**YOUR INSTRUCTIONS:** For the entries below, count the lines containing "goblet" and give only that number.
***** MATERIAL FOR THIS TASK *****
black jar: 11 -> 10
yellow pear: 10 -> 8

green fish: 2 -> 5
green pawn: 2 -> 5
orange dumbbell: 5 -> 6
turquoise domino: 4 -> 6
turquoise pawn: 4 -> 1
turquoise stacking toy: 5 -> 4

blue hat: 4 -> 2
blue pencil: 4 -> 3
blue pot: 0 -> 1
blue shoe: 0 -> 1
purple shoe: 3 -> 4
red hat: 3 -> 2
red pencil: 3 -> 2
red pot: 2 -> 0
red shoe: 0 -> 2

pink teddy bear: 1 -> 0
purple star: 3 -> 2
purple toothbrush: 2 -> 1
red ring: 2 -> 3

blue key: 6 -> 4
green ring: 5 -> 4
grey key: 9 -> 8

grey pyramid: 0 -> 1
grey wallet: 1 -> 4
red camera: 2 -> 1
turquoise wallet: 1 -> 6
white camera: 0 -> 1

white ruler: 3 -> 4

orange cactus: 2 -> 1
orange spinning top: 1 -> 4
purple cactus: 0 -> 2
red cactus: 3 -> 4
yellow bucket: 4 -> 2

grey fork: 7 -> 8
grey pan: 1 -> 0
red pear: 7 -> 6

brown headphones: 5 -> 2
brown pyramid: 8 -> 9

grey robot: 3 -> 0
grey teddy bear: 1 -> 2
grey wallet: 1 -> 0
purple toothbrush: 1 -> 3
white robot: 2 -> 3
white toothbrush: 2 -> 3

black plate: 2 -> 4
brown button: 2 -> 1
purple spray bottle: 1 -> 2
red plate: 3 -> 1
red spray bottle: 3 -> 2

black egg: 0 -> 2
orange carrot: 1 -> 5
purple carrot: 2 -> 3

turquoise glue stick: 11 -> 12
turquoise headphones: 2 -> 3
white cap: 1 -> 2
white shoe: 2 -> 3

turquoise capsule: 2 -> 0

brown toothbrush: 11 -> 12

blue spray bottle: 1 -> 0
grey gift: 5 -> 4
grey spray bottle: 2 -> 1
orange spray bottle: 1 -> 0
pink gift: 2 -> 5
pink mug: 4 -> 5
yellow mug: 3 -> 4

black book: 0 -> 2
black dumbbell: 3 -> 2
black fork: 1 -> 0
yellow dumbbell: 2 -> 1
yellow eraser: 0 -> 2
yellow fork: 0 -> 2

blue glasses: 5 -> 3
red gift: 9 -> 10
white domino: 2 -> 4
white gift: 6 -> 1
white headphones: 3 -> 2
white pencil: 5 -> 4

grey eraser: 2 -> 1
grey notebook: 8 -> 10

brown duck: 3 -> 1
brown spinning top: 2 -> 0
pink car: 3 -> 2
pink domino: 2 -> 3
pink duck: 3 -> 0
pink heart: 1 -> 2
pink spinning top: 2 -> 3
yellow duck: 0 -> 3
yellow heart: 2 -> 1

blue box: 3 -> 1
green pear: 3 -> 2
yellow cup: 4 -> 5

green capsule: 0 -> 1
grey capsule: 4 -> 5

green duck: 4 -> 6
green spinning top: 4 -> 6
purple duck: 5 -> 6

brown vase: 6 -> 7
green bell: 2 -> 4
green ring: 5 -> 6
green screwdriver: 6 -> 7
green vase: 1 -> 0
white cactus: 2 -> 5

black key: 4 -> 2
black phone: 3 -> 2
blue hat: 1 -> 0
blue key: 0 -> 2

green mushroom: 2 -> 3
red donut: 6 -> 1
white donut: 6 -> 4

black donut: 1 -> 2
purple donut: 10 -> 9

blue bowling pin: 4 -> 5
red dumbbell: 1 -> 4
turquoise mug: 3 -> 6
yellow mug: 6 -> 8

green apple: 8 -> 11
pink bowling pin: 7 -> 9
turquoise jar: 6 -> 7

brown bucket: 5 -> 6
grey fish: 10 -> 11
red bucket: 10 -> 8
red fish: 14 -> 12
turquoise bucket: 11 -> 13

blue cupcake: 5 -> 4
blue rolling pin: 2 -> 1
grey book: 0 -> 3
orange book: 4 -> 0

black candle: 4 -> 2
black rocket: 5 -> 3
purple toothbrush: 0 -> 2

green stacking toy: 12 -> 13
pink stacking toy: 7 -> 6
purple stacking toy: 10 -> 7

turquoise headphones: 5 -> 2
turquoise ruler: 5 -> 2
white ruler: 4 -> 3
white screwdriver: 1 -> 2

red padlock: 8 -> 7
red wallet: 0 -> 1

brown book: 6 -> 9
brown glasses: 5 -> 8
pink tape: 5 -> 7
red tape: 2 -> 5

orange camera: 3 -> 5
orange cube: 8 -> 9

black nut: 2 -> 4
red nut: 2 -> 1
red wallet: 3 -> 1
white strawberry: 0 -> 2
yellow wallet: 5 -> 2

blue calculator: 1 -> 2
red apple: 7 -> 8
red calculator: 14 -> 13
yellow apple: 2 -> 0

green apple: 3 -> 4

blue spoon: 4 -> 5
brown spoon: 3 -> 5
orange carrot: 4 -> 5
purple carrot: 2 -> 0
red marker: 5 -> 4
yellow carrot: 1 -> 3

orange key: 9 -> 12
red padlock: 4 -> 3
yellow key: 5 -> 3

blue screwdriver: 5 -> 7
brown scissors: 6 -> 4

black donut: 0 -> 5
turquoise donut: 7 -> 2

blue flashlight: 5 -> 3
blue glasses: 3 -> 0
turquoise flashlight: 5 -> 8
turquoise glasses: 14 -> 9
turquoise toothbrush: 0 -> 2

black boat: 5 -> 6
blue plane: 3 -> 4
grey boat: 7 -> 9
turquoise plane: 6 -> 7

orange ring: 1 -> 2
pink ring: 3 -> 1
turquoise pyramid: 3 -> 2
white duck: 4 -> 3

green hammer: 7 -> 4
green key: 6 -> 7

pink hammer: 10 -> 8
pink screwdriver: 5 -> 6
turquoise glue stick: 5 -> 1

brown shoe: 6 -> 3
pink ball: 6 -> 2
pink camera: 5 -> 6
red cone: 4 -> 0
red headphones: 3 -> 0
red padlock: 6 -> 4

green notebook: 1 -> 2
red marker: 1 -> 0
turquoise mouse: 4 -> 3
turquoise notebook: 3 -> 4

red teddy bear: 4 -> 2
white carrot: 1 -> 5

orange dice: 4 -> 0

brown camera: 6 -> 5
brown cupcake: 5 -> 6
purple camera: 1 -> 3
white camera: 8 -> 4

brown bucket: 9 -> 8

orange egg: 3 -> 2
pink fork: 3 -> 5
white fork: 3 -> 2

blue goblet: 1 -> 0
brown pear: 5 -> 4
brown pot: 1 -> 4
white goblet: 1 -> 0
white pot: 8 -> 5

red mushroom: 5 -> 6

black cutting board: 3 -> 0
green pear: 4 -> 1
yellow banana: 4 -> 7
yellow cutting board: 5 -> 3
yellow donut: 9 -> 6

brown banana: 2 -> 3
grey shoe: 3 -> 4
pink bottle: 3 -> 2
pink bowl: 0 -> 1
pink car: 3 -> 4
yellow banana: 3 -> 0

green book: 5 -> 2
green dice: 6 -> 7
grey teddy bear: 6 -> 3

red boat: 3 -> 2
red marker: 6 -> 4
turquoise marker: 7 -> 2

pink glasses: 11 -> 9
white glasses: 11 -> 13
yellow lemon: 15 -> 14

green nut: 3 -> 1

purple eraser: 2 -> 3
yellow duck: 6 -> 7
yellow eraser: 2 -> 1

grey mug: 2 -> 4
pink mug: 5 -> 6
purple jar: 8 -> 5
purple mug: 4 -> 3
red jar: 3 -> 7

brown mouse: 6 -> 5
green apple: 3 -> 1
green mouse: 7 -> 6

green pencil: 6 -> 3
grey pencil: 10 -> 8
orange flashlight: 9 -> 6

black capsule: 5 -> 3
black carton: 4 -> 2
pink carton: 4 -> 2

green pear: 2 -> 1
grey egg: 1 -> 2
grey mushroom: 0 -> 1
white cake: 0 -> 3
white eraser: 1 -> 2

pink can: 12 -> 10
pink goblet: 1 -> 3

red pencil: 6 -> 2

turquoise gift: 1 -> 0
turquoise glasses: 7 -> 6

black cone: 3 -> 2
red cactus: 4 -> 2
*****
**REPLY:** 3